▸ **Work order**
Please restate each line of the data that follows word for word, skipping any image.

Image sequences with motion text:

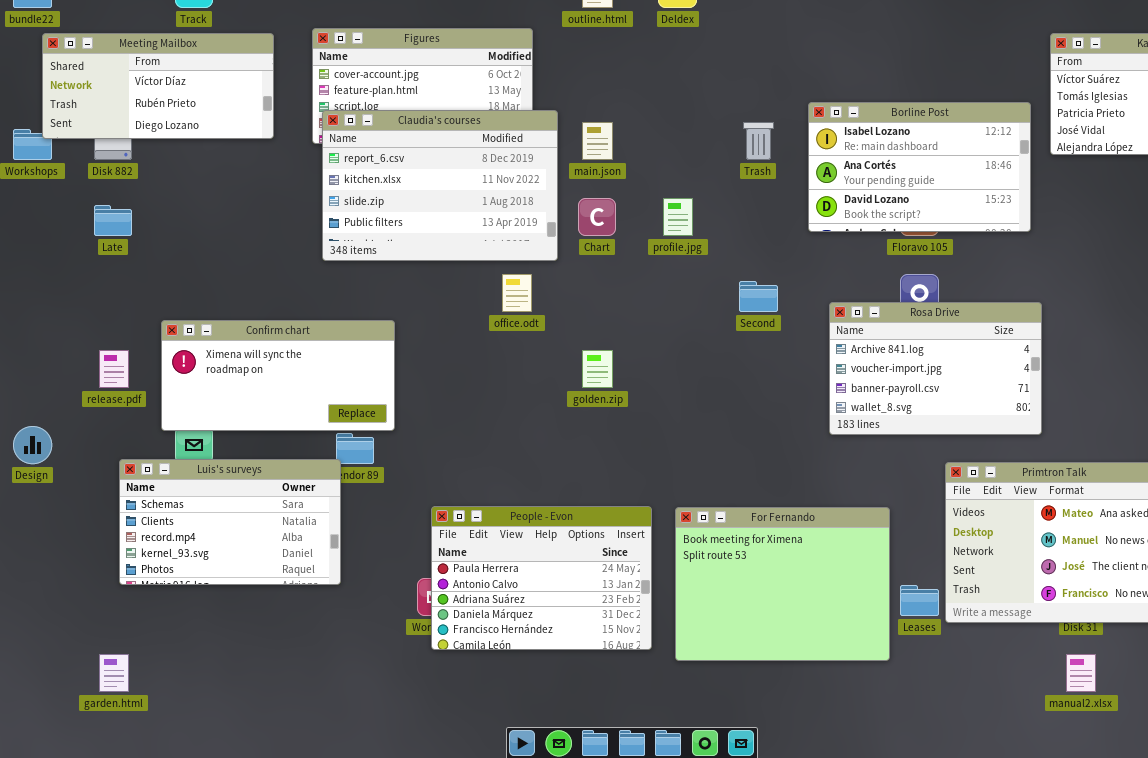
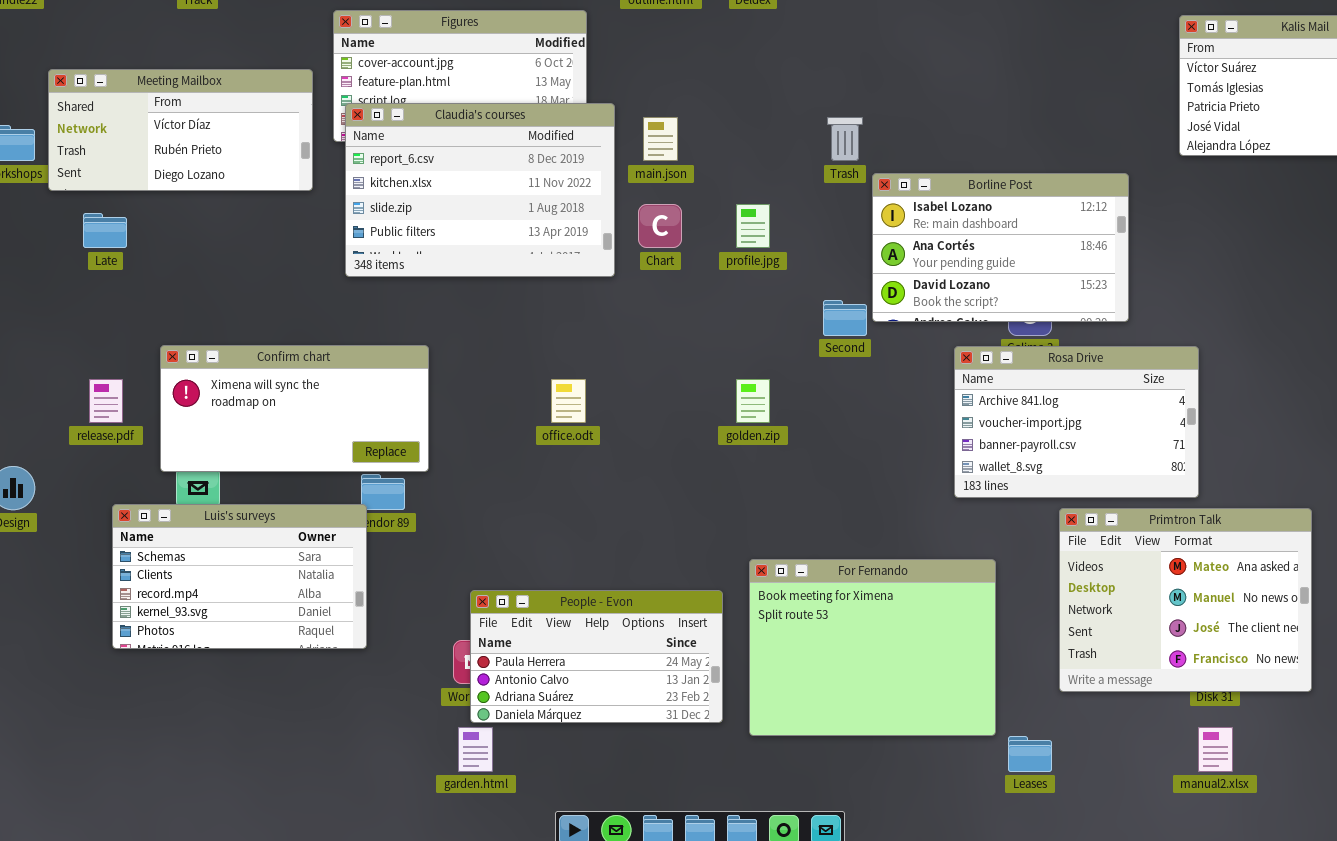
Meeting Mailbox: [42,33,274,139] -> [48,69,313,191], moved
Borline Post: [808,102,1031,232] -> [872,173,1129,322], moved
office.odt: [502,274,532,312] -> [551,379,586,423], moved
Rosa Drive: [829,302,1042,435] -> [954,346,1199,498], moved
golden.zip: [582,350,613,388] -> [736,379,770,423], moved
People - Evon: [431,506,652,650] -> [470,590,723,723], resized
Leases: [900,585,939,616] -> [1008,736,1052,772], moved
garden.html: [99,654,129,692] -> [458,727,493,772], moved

▸ **Problem solution**
Meeting Mailbox: [42,33,274,139] -> [48,69,313,191], moved
Borline Post: [808,102,1031,232] -> [872,173,1129,322], moved
office.odt: [502,274,532,312] -> [551,379,586,423], moved
Rosa Drive: [829,302,1042,435] -> [954,346,1199,498], moved
golden.zip: [582,350,613,388] -> [736,379,770,423], moved
People - Evon: [431,506,652,650] -> [470,590,723,723], resized
Leases: [900,585,939,616] -> [1008,736,1052,772], moved
garden.html: [99,654,129,692] -> [458,727,493,772], moved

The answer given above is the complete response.